THE PROBLEM: Would you please output, word for word, the span of the listing below that opens on the line containing "purple rectangle: (115, 84)" and closes on the line containing "yellow triangle: (60, 177)"? Include both ends and nothing more.

Content starts

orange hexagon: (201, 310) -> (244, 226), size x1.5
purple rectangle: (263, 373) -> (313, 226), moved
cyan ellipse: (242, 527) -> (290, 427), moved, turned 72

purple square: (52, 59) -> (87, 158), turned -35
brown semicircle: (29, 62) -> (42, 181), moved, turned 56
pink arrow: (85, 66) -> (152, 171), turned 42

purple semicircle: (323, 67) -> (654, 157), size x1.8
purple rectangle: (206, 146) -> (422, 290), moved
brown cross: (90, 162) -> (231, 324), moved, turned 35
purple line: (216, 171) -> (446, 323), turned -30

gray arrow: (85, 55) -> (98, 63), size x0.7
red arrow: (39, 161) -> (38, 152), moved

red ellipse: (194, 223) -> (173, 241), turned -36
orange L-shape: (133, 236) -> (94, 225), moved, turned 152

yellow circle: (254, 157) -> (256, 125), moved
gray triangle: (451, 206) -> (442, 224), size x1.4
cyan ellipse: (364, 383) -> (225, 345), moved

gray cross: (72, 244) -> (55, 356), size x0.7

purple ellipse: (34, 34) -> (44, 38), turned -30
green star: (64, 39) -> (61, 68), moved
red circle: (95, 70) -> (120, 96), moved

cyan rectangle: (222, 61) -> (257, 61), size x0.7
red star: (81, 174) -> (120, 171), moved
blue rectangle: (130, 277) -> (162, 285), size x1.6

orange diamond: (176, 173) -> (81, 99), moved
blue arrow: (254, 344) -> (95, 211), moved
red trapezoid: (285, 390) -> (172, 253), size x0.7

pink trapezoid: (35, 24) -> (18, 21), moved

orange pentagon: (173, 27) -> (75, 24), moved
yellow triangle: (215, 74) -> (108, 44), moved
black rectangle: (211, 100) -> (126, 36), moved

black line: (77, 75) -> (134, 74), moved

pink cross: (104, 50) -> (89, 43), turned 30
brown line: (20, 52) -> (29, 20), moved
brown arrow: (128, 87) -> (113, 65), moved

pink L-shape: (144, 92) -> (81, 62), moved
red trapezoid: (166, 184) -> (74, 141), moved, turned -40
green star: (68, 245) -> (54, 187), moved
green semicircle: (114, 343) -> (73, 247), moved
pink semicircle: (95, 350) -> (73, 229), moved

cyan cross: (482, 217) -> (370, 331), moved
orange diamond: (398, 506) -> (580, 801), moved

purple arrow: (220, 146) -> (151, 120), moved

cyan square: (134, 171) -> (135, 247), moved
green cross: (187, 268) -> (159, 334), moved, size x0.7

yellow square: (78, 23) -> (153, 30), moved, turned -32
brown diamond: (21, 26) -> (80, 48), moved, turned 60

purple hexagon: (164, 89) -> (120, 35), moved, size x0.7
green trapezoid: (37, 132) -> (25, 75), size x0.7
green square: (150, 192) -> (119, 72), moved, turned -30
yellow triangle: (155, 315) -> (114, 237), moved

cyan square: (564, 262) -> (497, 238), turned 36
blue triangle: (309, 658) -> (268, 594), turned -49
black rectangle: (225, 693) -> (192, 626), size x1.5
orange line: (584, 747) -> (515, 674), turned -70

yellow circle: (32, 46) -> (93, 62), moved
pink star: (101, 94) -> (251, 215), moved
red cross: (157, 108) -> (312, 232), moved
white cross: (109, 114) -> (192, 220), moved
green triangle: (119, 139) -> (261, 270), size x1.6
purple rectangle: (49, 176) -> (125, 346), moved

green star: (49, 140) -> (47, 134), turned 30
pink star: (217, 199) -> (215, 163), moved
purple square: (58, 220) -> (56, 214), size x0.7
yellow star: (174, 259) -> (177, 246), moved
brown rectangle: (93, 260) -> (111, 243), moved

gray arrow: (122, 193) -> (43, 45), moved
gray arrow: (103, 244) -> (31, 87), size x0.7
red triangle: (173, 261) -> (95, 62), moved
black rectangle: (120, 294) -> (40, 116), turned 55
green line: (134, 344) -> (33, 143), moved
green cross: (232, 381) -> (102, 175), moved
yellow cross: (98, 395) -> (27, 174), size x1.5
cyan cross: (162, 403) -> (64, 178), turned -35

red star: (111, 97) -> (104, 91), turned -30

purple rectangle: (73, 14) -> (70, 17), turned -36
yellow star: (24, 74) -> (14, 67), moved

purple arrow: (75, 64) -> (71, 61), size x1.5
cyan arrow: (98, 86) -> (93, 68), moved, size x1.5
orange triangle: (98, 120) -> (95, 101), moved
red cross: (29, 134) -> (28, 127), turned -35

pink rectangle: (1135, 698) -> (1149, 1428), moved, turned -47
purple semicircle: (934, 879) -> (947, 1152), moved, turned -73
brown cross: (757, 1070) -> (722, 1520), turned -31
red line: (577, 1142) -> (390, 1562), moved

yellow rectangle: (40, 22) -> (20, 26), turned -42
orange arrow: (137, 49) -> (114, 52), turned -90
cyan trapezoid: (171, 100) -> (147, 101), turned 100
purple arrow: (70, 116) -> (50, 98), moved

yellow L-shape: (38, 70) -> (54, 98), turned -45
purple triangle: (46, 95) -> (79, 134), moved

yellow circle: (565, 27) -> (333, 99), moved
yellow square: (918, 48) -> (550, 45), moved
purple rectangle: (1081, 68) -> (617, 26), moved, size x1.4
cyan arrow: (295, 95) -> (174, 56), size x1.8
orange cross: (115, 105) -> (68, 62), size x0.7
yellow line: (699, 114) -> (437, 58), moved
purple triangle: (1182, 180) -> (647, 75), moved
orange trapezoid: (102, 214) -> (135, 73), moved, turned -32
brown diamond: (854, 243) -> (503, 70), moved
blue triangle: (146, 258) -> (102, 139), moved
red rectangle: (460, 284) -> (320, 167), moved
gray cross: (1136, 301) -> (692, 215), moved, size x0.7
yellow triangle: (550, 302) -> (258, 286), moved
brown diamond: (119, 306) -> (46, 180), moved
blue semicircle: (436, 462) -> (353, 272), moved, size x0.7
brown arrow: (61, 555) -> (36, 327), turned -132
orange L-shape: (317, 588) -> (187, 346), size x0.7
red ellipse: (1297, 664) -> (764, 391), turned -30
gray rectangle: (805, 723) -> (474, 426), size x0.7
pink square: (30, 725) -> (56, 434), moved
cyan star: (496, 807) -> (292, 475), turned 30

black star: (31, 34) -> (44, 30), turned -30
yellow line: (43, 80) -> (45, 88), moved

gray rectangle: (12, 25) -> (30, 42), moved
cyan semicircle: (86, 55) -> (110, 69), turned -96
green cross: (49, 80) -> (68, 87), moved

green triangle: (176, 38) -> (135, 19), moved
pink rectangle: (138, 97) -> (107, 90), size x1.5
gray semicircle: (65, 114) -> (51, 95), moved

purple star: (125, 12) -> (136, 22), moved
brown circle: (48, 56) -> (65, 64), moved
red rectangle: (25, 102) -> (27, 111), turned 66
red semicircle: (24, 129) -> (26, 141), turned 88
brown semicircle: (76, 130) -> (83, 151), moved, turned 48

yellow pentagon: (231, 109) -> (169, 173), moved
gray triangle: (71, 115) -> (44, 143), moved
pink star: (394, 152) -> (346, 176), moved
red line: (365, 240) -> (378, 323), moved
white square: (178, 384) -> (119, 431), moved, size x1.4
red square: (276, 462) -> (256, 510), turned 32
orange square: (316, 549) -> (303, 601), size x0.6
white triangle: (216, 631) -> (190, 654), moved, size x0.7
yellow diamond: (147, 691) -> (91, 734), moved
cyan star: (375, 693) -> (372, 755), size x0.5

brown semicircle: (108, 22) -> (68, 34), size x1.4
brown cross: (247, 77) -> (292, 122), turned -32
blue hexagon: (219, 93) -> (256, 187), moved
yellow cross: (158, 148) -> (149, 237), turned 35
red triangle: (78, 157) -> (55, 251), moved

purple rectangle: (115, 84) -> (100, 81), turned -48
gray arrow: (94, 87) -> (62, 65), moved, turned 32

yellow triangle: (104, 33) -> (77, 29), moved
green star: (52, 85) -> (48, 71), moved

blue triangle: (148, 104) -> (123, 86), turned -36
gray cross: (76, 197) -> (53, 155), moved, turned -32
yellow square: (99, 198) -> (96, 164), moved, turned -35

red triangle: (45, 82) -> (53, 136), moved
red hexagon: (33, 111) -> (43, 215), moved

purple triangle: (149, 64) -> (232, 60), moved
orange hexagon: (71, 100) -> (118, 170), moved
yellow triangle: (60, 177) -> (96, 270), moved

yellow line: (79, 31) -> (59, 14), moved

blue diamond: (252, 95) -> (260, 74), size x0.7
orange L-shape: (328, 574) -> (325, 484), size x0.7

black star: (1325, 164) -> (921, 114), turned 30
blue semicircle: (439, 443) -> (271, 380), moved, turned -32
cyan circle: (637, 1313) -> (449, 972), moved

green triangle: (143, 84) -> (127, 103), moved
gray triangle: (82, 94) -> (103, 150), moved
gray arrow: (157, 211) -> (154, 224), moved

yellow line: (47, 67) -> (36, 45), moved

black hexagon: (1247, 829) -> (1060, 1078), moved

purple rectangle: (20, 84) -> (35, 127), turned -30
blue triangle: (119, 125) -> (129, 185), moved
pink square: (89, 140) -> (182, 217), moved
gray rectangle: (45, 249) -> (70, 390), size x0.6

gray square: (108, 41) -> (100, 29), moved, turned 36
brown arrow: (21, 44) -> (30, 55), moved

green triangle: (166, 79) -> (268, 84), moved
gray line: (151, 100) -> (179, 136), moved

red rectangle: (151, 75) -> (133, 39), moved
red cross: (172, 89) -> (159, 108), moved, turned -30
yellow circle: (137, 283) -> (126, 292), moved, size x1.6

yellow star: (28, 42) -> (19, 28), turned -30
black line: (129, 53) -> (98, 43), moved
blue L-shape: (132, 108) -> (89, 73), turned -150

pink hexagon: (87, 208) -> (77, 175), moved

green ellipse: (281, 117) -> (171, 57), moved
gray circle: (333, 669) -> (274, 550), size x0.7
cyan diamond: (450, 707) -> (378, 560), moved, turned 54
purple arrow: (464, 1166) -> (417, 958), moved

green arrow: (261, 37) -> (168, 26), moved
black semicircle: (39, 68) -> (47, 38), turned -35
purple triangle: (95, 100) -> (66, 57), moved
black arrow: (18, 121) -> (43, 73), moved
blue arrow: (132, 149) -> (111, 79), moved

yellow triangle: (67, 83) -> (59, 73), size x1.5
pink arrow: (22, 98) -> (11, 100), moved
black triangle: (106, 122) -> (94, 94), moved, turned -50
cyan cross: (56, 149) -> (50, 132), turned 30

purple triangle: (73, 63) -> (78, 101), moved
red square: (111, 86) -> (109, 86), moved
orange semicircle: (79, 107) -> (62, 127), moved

Content ends

PROBLEM SOLUTION:
purple rectangle: (115, 84) -> (100, 81), turned -48
gray arrow: (94, 87) -> (62, 65), moved, turned 32

yellow triangle: (104, 33) -> (77, 29), moved
green star: (52, 85) -> (48, 71), moved

blue triangle: (148, 104) -> (123, 86), turned -36
gray cross: (76, 197) -> (53, 155), moved, turned -32
yellow square: (99, 198) -> (96, 164), moved, turned -35

red triangle: (45, 82) -> (53, 136), moved
red hexagon: (33, 111) -> (43, 215), moved

purple triangle: (149, 64) -> (232, 60), moved
orange hexagon: (71, 100) -> (118, 170), moved
yellow triangle: (60, 177) -> (96, 270), moved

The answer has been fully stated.